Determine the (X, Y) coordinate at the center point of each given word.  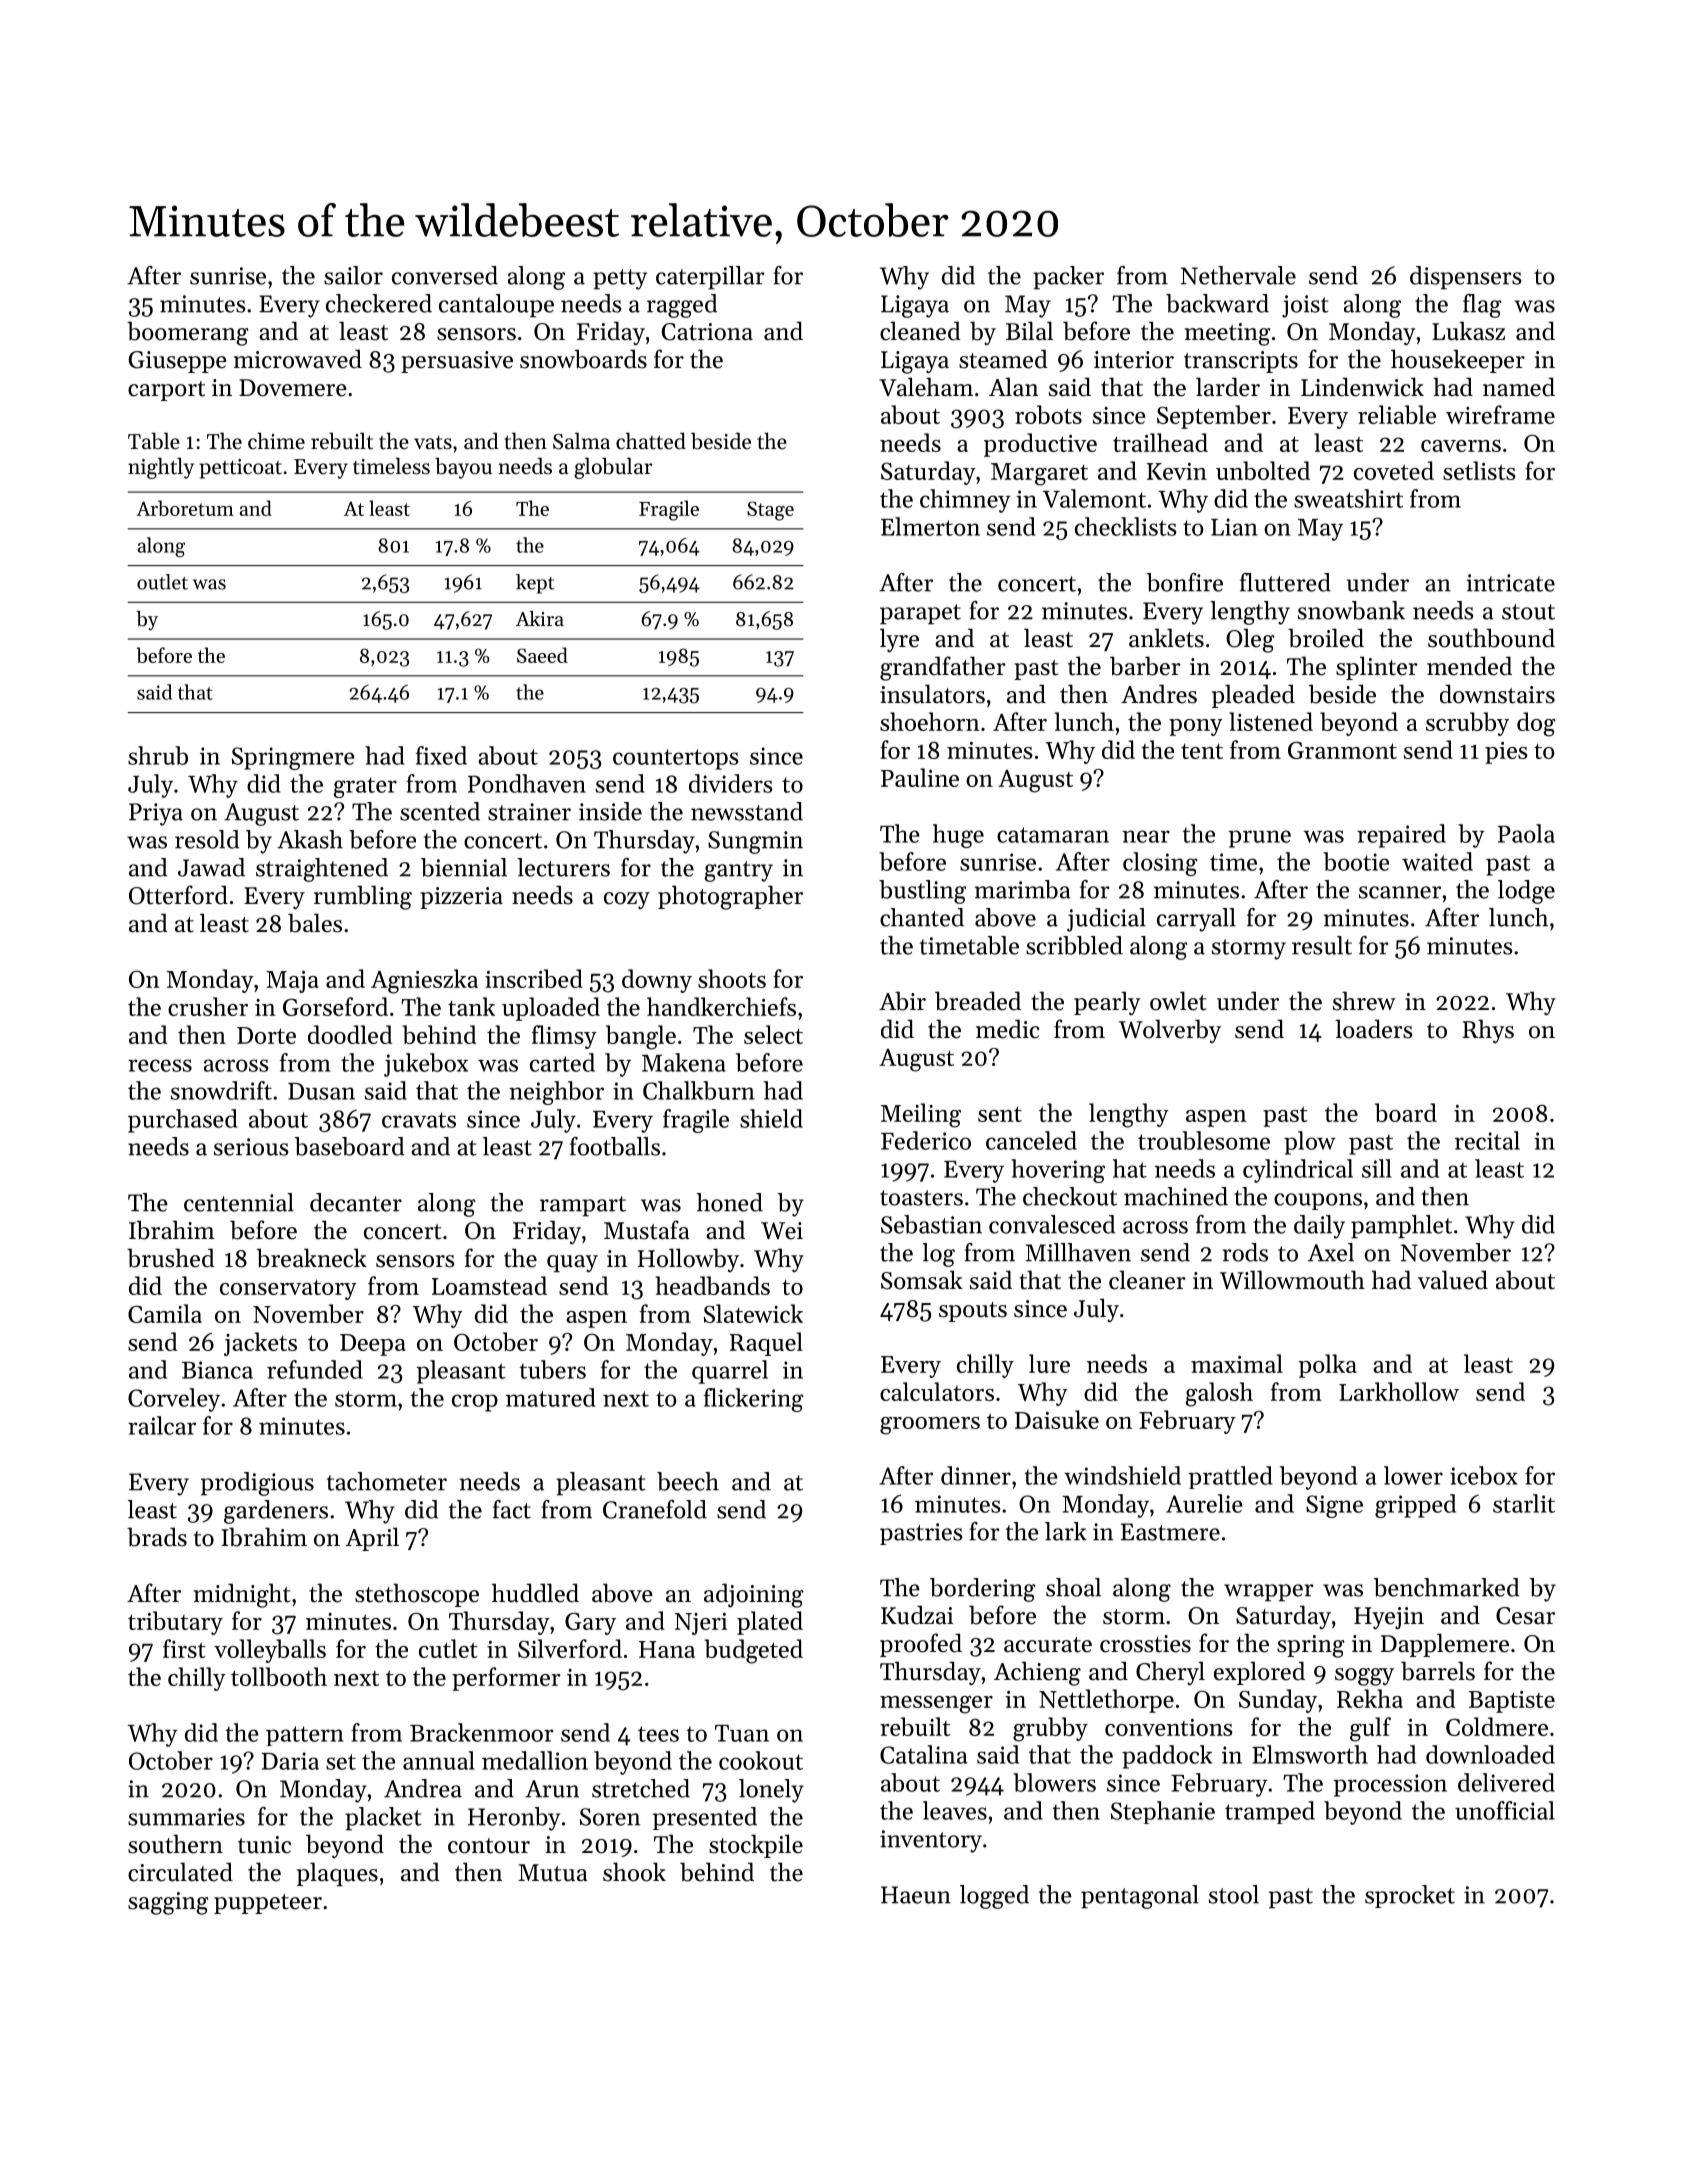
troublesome (1204, 1140)
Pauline (920, 777)
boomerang (188, 333)
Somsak (922, 1280)
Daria (290, 1761)
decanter (356, 1202)
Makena (684, 1062)
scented (440, 811)
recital (1487, 1140)
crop (475, 1403)
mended (1469, 666)
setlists (1479, 470)
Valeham (926, 387)
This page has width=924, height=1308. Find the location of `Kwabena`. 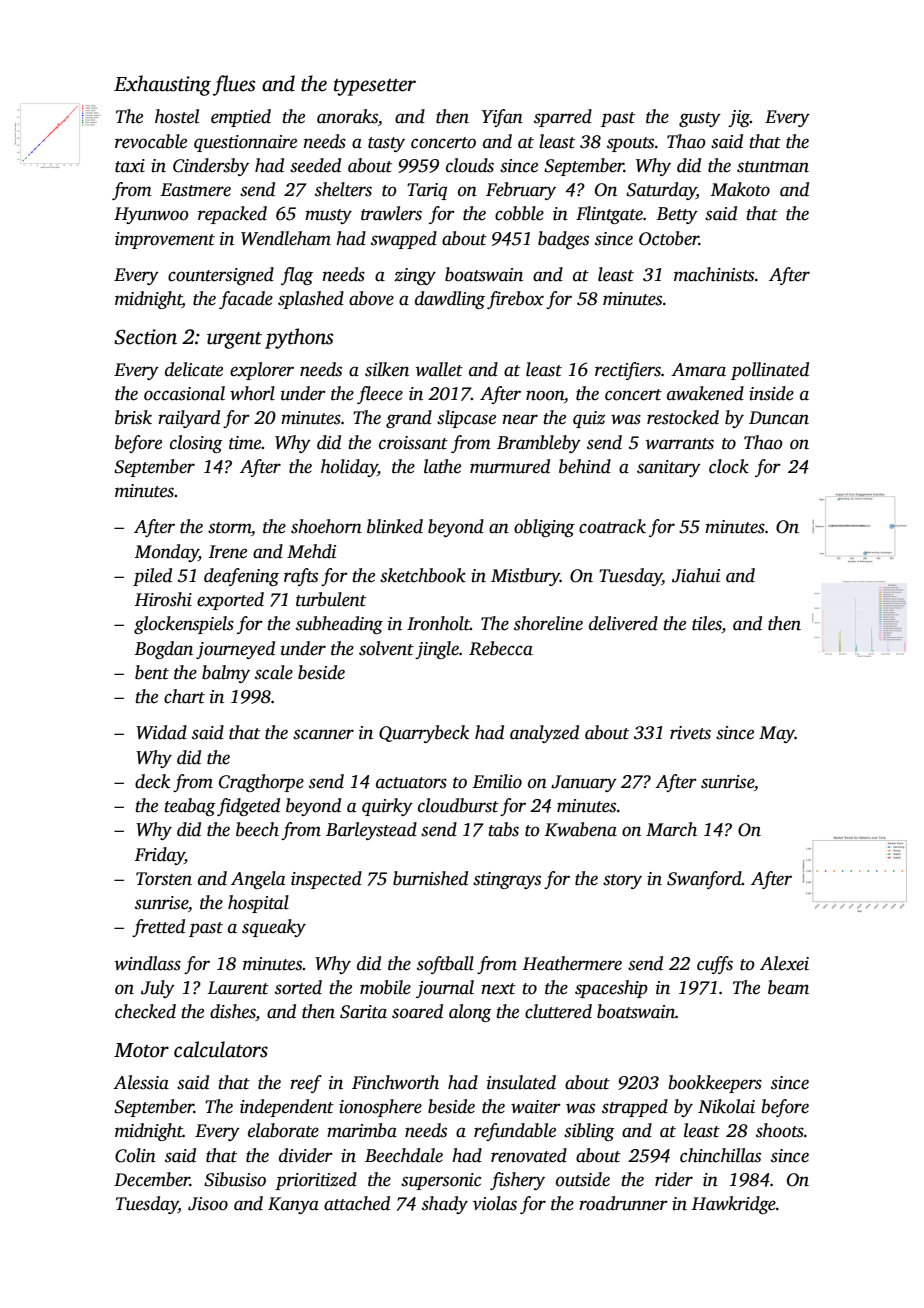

• **TASK GOAL**
Reproduce all of the material above verbatim, line for line, and leave out the pictures.

• **THE RESPONSE**
Determine the (X, Y) coordinate at the center point of each given word.  
troublesome (1204, 1140)
Pauline (920, 777)
boomerang (188, 333)
Somsak (922, 1280)
Daria (290, 1761)
decanter (356, 1202)
Makena (684, 1062)
scented (440, 811)
recital (1487, 1140)
crop (475, 1403)
mended (1469, 666)
setlists (1479, 470)
Valeham (926, 387)
This page has width=924, height=1308. Find the location of `Kwabena`. 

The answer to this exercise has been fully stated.